* Task details *
Would you please copy each line of the data in which the string "door" occurs?

* Records shown *
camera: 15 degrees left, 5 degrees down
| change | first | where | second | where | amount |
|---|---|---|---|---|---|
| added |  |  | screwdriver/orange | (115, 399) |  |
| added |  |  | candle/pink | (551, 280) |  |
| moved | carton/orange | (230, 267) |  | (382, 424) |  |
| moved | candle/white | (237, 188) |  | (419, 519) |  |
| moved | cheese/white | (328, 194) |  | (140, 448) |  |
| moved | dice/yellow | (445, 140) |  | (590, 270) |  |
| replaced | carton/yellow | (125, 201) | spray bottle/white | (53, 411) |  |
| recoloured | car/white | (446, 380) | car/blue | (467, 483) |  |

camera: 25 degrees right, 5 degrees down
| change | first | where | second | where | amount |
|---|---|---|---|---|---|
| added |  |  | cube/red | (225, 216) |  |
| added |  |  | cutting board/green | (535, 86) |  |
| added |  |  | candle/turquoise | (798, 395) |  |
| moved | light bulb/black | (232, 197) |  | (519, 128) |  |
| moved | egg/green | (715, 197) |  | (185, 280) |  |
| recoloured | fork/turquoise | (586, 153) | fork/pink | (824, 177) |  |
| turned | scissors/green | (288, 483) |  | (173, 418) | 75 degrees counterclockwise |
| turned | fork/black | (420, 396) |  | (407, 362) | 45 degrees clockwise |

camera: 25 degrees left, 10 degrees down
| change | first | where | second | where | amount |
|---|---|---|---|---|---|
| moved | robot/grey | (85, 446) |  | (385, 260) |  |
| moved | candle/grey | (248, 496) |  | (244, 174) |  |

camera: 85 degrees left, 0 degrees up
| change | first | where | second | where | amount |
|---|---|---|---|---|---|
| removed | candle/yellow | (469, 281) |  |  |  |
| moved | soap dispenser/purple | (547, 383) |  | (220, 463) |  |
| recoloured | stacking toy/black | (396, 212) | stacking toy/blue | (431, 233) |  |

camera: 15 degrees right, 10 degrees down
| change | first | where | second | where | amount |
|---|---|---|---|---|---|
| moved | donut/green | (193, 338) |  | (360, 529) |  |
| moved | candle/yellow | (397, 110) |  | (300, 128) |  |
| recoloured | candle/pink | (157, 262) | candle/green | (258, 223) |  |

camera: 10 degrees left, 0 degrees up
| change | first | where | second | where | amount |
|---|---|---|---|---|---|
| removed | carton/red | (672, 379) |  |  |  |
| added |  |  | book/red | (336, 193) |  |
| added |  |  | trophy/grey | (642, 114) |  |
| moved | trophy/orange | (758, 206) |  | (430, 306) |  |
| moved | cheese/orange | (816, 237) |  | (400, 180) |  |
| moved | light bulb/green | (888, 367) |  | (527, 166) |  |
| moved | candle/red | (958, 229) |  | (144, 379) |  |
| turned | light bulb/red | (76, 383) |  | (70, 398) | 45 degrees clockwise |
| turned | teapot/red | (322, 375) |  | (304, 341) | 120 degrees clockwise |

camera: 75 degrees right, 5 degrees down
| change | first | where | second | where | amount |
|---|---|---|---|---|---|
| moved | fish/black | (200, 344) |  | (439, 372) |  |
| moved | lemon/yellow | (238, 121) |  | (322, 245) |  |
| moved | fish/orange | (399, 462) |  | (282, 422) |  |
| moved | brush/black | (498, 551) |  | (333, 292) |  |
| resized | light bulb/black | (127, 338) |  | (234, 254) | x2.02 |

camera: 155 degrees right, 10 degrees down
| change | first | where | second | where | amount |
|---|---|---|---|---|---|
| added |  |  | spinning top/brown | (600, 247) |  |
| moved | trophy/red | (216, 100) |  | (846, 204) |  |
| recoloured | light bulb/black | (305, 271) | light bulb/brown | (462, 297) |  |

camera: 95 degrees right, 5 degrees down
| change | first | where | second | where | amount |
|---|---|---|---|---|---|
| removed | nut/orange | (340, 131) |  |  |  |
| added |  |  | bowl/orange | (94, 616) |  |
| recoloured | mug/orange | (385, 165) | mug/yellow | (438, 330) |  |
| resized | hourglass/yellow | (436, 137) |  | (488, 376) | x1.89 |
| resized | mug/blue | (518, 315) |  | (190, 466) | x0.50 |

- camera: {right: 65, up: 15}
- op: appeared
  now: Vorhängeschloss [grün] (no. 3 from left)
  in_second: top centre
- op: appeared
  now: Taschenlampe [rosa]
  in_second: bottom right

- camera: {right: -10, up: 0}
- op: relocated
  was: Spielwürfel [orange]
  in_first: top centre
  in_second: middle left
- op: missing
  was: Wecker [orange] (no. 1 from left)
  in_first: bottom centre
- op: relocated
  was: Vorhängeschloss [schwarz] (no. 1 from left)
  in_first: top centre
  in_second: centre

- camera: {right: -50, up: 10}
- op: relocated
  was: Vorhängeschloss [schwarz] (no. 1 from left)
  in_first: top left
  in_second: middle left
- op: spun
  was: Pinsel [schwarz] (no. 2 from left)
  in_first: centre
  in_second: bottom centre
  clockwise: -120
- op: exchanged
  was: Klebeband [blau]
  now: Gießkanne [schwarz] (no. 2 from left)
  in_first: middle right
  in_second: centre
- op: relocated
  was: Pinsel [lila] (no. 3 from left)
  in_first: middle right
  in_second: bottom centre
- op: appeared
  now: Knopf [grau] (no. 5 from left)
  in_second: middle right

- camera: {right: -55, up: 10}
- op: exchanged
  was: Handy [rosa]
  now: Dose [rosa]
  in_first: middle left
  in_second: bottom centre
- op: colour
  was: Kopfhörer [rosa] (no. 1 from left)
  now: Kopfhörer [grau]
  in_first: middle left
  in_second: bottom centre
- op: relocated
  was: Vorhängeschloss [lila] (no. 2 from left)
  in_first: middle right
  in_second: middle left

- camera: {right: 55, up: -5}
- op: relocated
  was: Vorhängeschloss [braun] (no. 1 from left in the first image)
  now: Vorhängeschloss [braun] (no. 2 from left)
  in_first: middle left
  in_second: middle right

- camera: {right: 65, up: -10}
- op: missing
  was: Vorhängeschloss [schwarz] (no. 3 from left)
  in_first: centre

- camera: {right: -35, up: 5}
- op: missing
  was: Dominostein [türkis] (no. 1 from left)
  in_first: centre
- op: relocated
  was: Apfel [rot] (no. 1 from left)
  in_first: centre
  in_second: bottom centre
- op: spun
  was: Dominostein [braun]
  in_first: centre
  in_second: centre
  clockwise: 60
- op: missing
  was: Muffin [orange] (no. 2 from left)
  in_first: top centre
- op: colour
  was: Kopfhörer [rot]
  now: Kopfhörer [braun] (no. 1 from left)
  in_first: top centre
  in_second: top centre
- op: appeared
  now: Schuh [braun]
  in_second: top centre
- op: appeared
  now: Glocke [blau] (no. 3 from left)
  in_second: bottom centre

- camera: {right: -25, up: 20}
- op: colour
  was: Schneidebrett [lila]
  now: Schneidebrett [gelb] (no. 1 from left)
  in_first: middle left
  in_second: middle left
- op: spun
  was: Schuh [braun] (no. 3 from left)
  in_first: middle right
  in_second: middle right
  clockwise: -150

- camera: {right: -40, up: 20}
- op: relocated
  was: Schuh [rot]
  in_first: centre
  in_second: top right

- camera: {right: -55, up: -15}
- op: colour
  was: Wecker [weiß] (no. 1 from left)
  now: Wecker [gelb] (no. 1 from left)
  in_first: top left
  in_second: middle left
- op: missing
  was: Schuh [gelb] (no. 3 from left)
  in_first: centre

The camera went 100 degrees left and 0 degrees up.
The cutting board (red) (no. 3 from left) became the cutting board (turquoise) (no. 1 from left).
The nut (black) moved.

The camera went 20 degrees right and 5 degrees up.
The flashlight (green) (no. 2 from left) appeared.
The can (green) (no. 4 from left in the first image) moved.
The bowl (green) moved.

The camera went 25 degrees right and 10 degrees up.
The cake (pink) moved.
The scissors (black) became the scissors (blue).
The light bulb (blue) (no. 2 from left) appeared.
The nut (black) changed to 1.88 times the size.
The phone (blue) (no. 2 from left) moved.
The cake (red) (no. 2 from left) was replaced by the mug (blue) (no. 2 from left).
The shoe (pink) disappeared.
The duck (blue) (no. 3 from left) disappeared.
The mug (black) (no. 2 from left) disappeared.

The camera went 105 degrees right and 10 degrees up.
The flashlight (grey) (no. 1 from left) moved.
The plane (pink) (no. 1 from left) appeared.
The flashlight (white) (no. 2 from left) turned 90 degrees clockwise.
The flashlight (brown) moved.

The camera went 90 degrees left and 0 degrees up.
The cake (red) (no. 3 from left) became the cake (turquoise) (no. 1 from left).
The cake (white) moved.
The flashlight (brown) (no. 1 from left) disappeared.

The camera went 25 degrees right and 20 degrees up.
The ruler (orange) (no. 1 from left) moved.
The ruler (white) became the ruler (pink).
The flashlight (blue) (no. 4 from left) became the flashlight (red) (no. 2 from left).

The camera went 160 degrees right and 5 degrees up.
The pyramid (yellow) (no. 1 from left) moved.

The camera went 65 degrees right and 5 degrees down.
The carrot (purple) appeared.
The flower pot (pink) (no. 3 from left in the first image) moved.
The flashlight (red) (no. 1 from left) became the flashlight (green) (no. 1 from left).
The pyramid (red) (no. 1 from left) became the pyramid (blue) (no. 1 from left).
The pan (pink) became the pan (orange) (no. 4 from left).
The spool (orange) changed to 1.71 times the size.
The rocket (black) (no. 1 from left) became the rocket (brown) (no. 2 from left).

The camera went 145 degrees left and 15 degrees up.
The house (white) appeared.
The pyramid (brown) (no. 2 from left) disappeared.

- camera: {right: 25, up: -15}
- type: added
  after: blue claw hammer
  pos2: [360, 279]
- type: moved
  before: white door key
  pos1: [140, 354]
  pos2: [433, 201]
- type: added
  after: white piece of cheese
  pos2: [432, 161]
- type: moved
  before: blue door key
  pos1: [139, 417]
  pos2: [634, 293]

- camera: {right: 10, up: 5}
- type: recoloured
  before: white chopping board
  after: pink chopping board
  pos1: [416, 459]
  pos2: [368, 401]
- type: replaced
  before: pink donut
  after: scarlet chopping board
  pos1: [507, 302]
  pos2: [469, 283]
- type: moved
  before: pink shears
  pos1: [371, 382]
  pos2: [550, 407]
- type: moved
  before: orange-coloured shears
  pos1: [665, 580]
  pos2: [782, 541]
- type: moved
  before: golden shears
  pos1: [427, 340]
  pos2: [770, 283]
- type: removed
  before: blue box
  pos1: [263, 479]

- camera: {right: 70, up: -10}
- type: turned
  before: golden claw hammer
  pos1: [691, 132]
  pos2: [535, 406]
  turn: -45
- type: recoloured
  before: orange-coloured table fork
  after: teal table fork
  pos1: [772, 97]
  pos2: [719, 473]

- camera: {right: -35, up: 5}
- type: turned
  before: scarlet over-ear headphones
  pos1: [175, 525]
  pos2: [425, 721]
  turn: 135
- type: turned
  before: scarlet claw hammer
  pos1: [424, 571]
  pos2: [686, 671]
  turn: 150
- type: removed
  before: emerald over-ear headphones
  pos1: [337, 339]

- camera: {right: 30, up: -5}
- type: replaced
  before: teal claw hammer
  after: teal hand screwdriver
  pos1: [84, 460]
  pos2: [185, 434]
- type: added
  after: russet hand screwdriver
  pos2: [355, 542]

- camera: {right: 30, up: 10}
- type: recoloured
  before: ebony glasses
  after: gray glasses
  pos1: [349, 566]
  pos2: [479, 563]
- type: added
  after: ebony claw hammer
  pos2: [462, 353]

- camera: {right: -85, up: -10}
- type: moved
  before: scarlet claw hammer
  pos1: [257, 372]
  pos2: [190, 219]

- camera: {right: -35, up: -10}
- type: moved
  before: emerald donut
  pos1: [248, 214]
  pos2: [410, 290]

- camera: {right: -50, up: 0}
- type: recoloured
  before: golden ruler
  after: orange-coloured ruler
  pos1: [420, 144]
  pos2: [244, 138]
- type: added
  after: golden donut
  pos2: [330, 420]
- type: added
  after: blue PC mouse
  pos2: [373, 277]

* Worked solution *
  before: white door key
  before: blue door key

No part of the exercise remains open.